• _ABOUT THIS TASK_
Copy, with no pictures, the line that contains "RGB pin GND: 5V -> GND" and each line after it down to the end of the entries below, exactly.

== DATA TO PROCESS ==

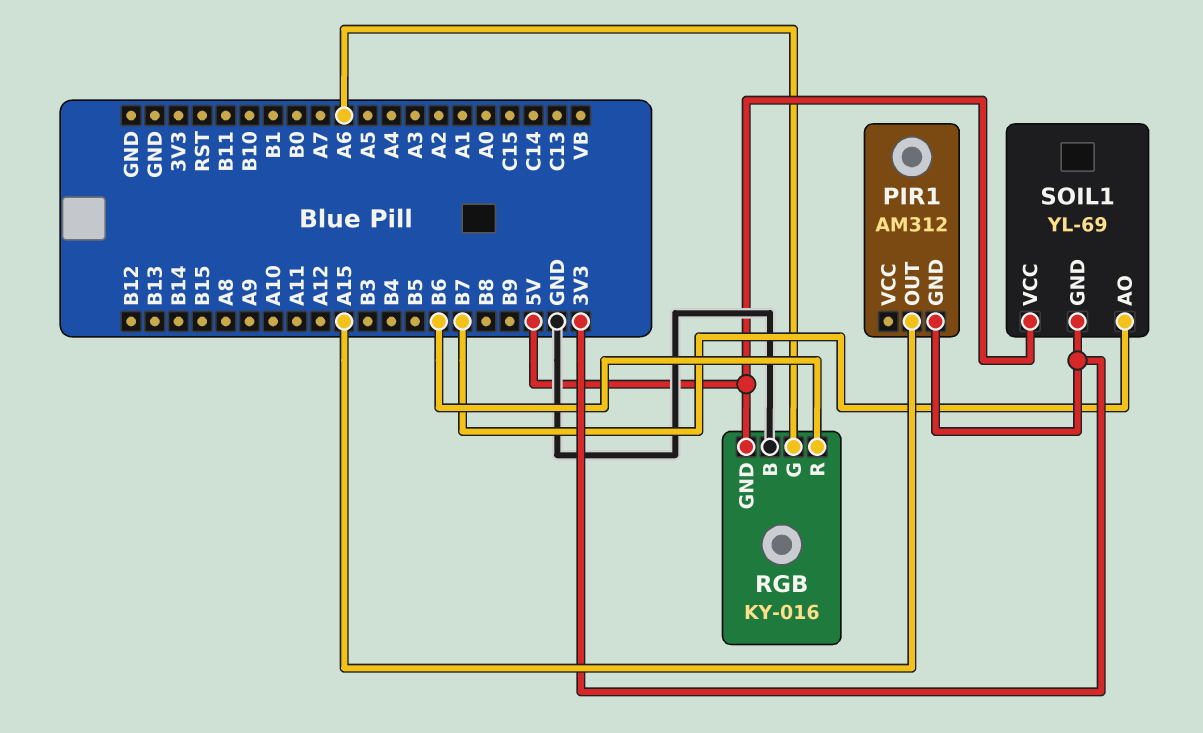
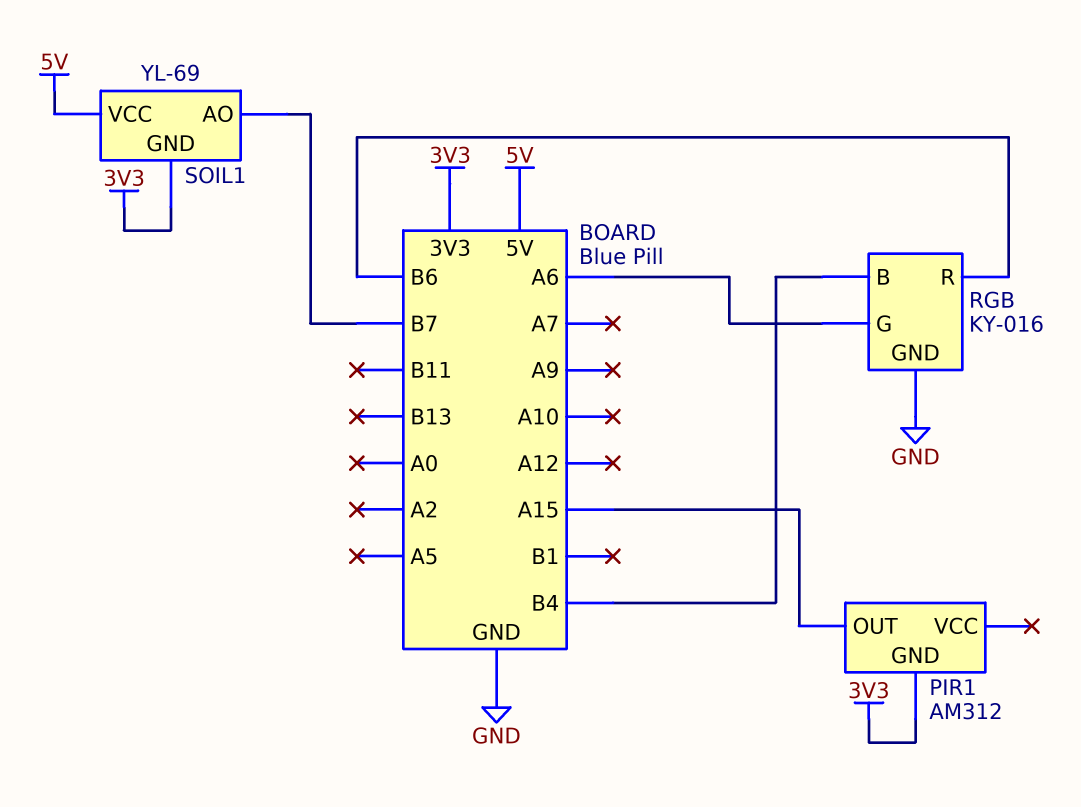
RGB pin B: GND -> B4
RGB pin GND: 5V -> GND

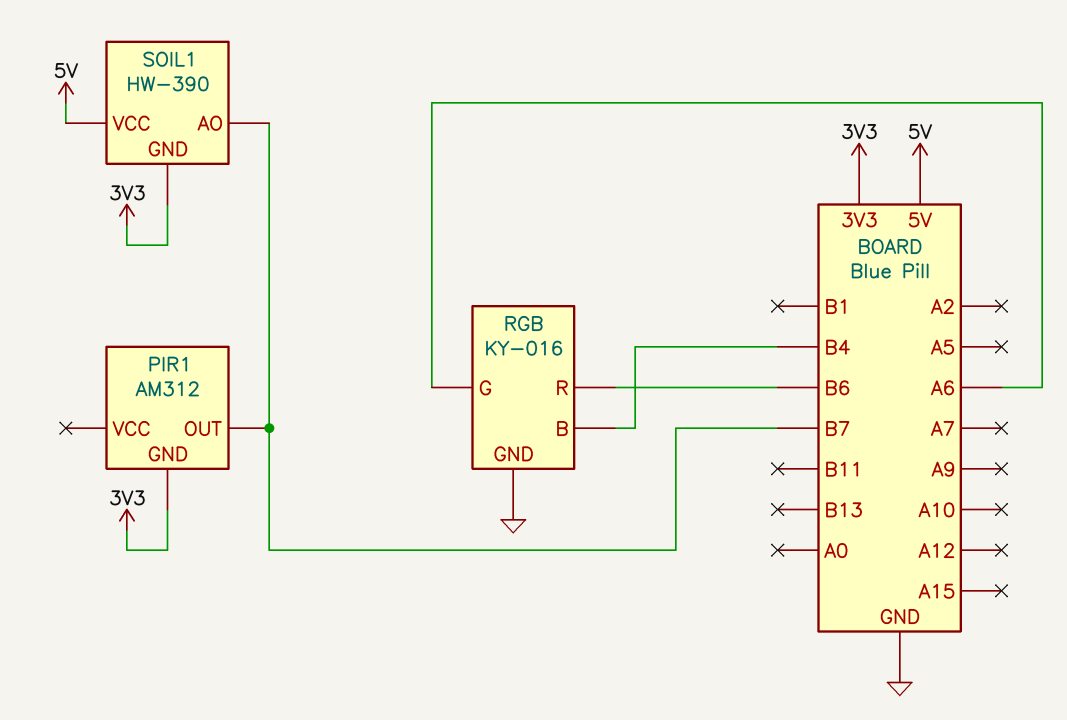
PIR1 pin OUT: A15 -> B7
SOIL1: YL-69 -> HW-390

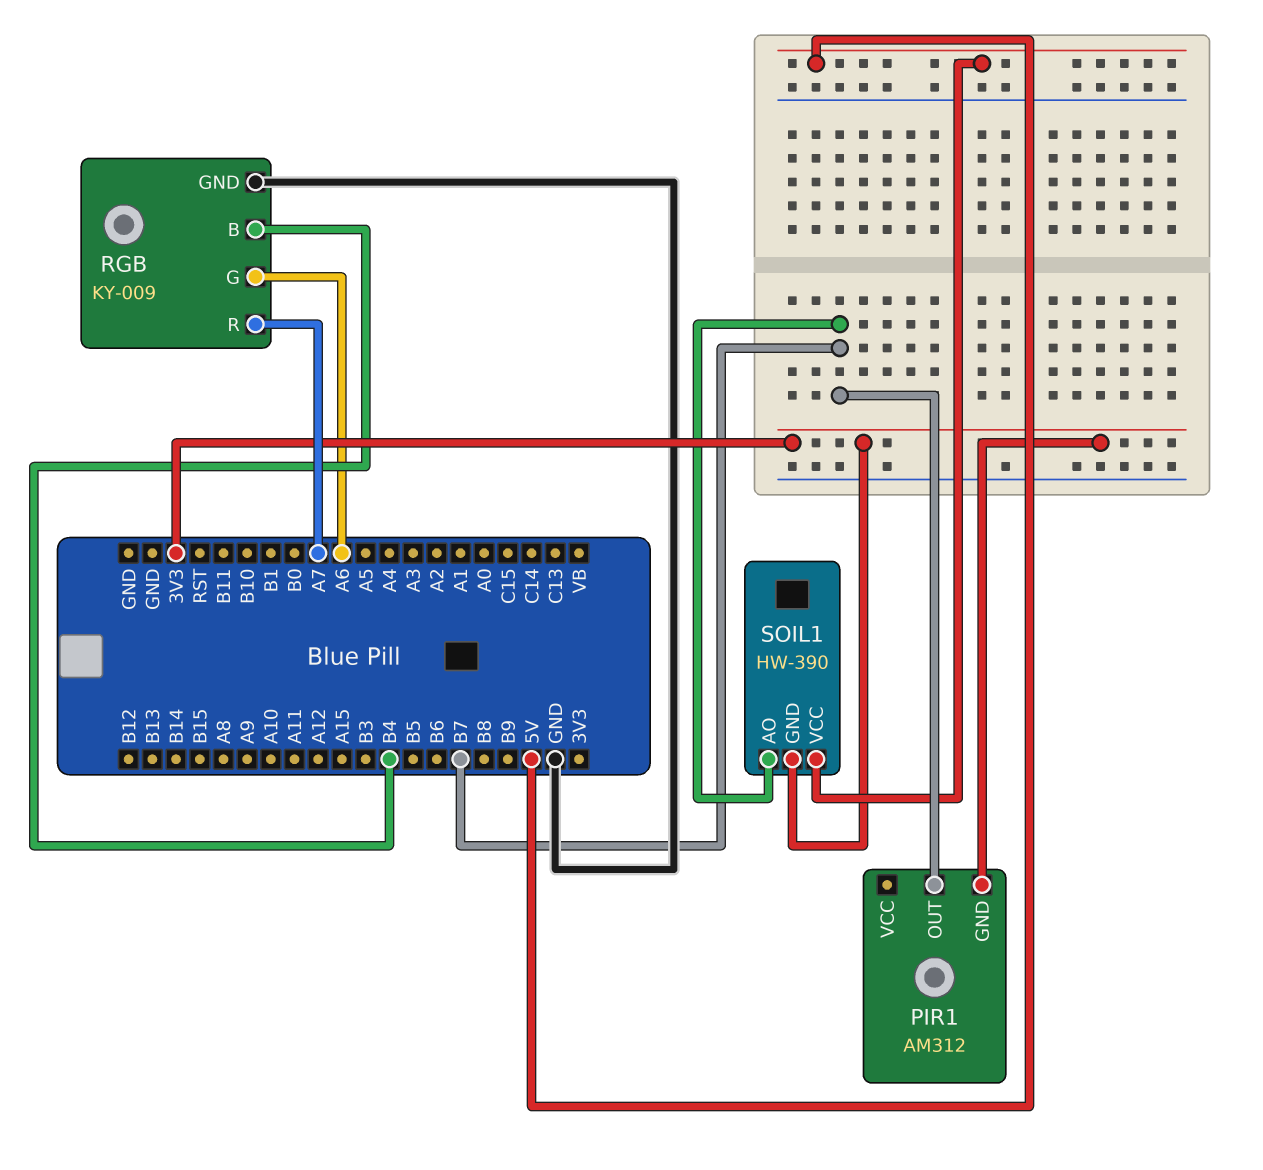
RGB: KY-016 -> KY-009
RGB pin R: B6 -> A7

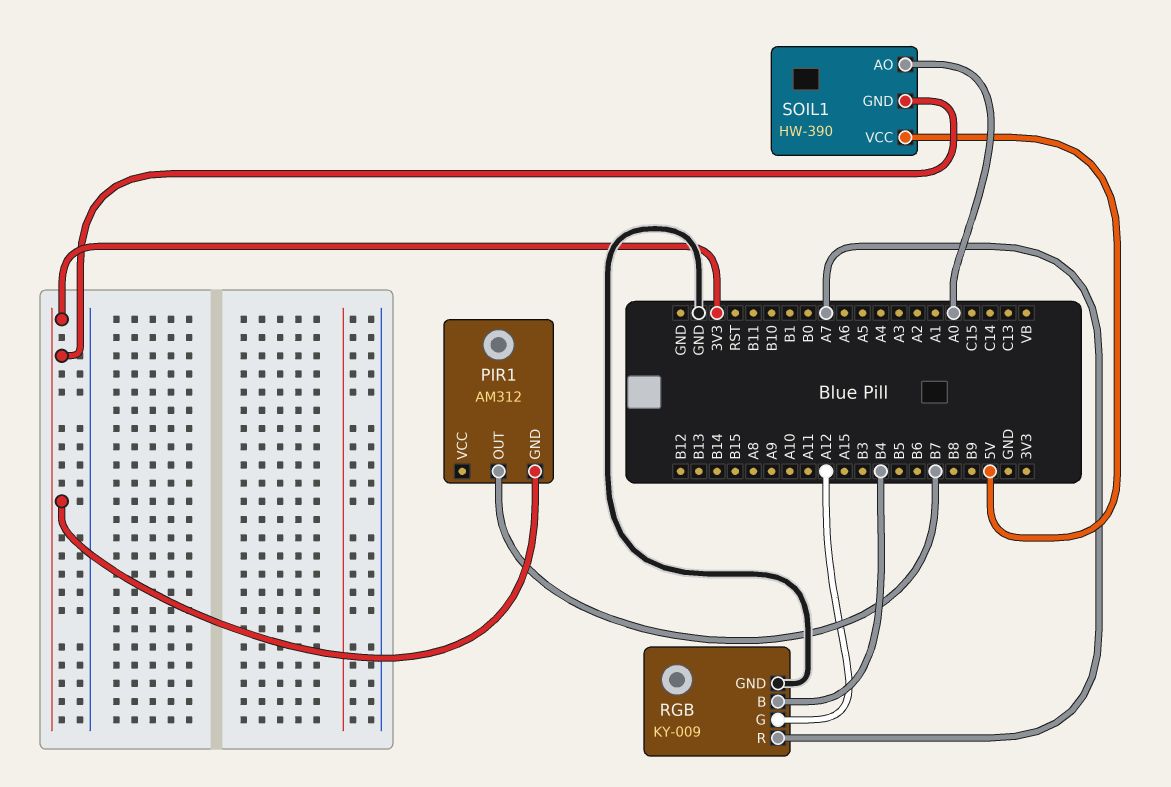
RGB pin G: A6 -> A12
SOIL1 pin AO: B7 -> A0

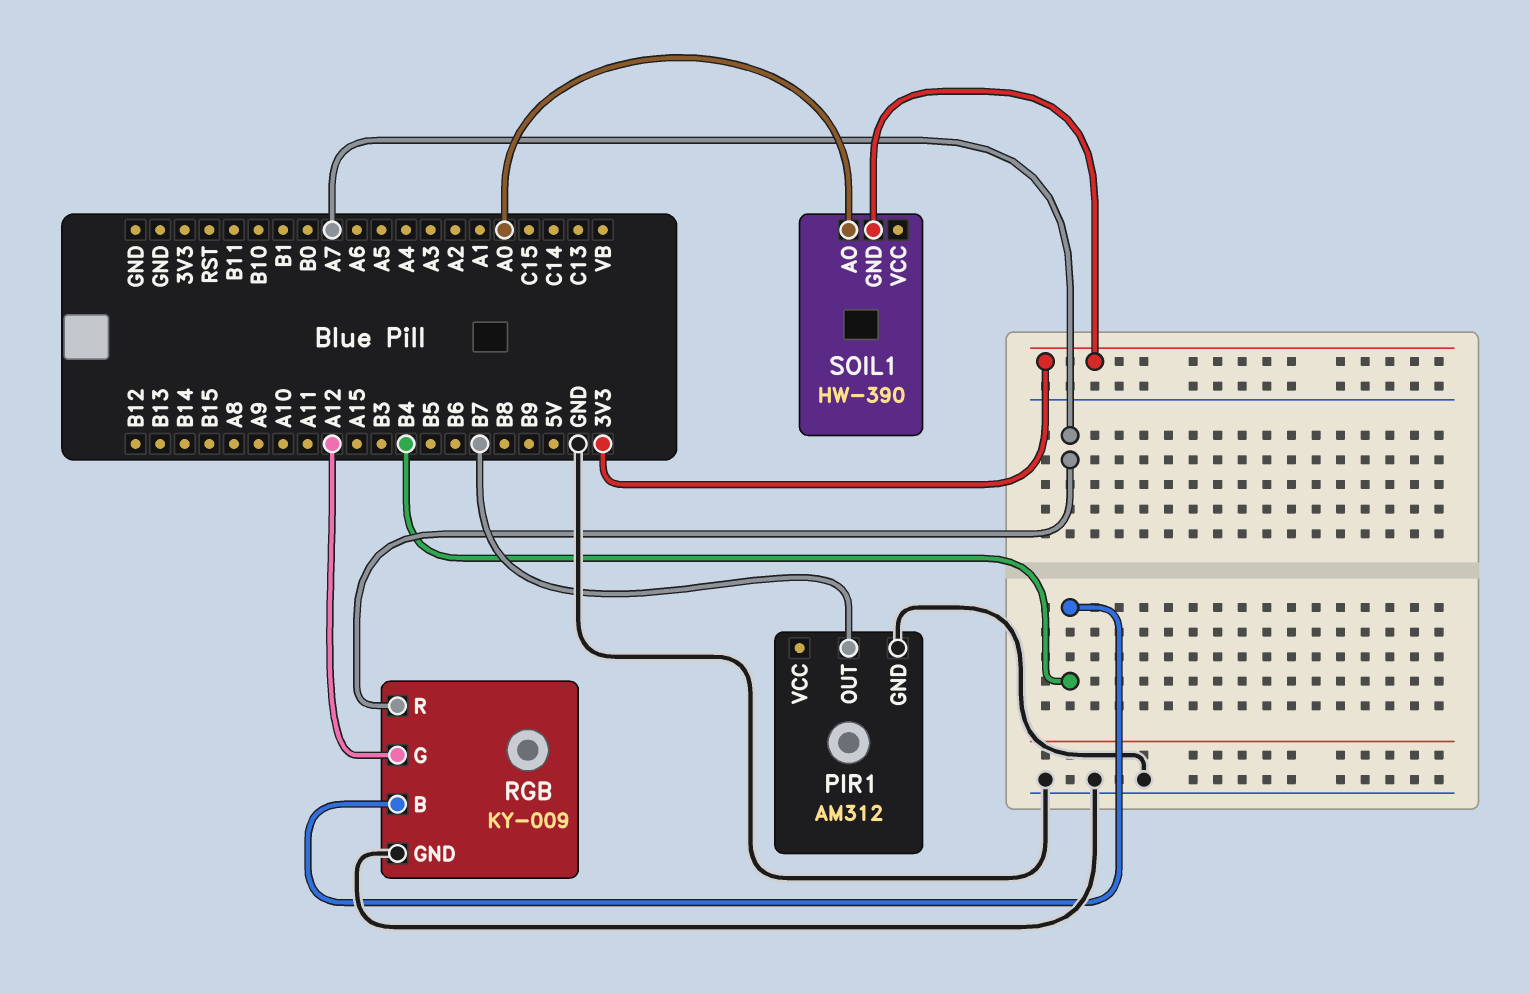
PIR1 pin GND: 3V3 -> GND
SOIL1 pin VCC: 5V -> none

===

• _RESPONSE_
RGB pin GND: 5V -> GND

PIR1 pin OUT: A15 -> B7
SOIL1: YL-69 -> HW-390

RGB: KY-016 -> KY-009
RGB pin R: B6 -> A7

RGB pin G: A6 -> A12
SOIL1 pin AO: B7 -> A0

PIR1 pin GND: 3V3 -> GND
SOIL1 pin VCC: 5V -> none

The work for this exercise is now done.